**DIRECTIONS:** The answer is to be an exact copy of the lines below running from the line with "green book: 9 -> 12" down to the line with "yellow headphones: 3 -> 0", both ends included, and nothing more.

**DATA FOR THIS EXERCISE:**
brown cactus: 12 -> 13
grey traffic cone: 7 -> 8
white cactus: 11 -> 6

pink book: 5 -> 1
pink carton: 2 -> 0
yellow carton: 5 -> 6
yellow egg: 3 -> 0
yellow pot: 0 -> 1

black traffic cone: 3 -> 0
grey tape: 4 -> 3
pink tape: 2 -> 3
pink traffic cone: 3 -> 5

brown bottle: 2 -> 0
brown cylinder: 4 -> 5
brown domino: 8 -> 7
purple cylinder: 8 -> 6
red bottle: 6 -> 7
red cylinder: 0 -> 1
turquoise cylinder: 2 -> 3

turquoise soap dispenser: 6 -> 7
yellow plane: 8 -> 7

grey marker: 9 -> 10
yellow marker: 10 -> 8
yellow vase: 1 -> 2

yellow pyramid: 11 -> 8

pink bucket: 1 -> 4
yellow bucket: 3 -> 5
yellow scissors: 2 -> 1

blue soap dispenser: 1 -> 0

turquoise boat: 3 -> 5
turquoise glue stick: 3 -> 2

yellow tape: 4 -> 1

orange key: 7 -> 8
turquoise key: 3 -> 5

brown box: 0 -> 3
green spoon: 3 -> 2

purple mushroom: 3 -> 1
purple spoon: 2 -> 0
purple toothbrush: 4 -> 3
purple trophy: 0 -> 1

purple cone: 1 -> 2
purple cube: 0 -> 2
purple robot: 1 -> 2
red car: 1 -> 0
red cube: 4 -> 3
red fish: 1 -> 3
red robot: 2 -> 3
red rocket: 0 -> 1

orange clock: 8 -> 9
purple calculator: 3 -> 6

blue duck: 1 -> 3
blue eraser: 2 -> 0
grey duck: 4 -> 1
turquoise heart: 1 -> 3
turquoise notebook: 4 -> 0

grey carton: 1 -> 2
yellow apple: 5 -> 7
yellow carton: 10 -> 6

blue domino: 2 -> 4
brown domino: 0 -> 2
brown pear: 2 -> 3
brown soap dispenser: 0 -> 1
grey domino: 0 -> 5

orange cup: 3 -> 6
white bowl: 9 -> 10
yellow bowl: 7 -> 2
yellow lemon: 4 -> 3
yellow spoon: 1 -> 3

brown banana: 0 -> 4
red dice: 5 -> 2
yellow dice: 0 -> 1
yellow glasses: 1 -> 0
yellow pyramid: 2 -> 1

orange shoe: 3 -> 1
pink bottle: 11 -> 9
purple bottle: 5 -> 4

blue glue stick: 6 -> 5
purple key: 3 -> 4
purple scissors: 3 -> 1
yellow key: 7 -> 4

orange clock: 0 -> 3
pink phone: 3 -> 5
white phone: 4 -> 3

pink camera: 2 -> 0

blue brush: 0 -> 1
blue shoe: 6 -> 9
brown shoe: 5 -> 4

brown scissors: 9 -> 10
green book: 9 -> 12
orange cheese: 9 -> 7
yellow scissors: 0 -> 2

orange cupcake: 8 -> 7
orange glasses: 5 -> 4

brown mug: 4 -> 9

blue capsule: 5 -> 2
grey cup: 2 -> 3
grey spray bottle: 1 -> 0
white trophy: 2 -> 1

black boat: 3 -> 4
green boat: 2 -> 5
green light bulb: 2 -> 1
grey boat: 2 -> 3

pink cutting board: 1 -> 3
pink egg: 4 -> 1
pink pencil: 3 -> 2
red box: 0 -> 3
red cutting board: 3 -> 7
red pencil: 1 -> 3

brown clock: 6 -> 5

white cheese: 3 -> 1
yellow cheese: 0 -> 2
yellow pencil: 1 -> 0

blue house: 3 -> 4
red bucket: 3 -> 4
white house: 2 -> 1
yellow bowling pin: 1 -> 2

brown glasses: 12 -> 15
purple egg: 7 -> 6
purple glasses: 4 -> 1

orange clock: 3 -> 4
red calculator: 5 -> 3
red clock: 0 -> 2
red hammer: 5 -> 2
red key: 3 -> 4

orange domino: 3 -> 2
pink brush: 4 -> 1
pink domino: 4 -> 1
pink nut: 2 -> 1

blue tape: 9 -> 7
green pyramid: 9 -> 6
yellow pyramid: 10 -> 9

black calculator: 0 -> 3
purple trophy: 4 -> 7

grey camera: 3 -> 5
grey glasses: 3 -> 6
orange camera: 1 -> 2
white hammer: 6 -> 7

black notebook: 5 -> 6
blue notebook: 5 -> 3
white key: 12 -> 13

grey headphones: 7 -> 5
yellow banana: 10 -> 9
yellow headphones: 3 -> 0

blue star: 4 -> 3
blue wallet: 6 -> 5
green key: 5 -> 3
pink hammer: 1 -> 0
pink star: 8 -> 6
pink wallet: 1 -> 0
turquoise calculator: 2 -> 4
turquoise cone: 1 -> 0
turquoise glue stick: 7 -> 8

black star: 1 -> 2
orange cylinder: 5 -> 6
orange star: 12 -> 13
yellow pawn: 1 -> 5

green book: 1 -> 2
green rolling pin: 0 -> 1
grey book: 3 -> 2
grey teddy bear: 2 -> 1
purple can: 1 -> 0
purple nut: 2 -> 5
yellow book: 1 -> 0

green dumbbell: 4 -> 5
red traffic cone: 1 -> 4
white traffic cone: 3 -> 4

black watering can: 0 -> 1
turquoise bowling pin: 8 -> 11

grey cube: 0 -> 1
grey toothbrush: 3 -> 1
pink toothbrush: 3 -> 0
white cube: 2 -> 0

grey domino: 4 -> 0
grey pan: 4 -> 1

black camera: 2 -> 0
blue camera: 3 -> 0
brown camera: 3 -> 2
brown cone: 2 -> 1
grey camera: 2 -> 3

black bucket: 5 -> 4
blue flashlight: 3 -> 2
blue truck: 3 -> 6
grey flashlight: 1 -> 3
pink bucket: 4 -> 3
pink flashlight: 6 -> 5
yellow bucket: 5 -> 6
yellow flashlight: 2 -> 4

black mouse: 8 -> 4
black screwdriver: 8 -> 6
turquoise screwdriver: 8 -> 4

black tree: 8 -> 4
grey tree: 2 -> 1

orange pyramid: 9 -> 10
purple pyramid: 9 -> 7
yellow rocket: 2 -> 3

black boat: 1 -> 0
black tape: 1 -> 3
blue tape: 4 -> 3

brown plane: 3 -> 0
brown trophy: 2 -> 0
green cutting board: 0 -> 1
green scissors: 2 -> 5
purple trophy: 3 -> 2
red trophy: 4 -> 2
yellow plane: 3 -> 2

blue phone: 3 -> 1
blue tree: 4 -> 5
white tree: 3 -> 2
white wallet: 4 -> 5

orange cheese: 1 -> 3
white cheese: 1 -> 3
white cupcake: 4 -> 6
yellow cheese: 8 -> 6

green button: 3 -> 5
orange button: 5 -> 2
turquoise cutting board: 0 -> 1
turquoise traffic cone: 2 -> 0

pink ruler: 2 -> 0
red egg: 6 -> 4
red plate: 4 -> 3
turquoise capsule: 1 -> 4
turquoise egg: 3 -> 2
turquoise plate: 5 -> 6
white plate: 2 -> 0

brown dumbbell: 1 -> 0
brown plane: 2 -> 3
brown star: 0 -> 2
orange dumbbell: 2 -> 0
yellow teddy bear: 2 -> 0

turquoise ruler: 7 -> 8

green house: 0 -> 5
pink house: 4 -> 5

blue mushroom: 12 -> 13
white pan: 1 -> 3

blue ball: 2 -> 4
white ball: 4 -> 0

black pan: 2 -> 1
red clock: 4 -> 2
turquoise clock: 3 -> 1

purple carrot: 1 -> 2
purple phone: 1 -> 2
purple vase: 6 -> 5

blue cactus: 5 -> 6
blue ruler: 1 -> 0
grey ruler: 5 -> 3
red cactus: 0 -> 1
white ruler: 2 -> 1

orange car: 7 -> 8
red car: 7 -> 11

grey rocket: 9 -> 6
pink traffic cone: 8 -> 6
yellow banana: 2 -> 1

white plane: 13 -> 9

**ANSWER SECTION:**
green book: 9 -> 12
orange cheese: 9 -> 7
yellow scissors: 0 -> 2

orange cupcake: 8 -> 7
orange glasses: 5 -> 4

brown mug: 4 -> 9

blue capsule: 5 -> 2
grey cup: 2 -> 3
grey spray bottle: 1 -> 0
white trophy: 2 -> 1

black boat: 3 -> 4
green boat: 2 -> 5
green light bulb: 2 -> 1
grey boat: 2 -> 3

pink cutting board: 1 -> 3
pink egg: 4 -> 1
pink pencil: 3 -> 2
red box: 0 -> 3
red cutting board: 3 -> 7
red pencil: 1 -> 3

brown clock: 6 -> 5

white cheese: 3 -> 1
yellow cheese: 0 -> 2
yellow pencil: 1 -> 0

blue house: 3 -> 4
red bucket: 3 -> 4
white house: 2 -> 1
yellow bowling pin: 1 -> 2

brown glasses: 12 -> 15
purple egg: 7 -> 6
purple glasses: 4 -> 1

orange clock: 3 -> 4
red calculator: 5 -> 3
red clock: 0 -> 2
red hammer: 5 -> 2
red key: 3 -> 4

orange domino: 3 -> 2
pink brush: 4 -> 1
pink domino: 4 -> 1
pink nut: 2 -> 1

blue tape: 9 -> 7
green pyramid: 9 -> 6
yellow pyramid: 10 -> 9

black calculator: 0 -> 3
purple trophy: 4 -> 7

grey camera: 3 -> 5
grey glasses: 3 -> 6
orange camera: 1 -> 2
white hammer: 6 -> 7

black notebook: 5 -> 6
blue notebook: 5 -> 3
white key: 12 -> 13

grey headphones: 7 -> 5
yellow banana: 10 -> 9
yellow headphones: 3 -> 0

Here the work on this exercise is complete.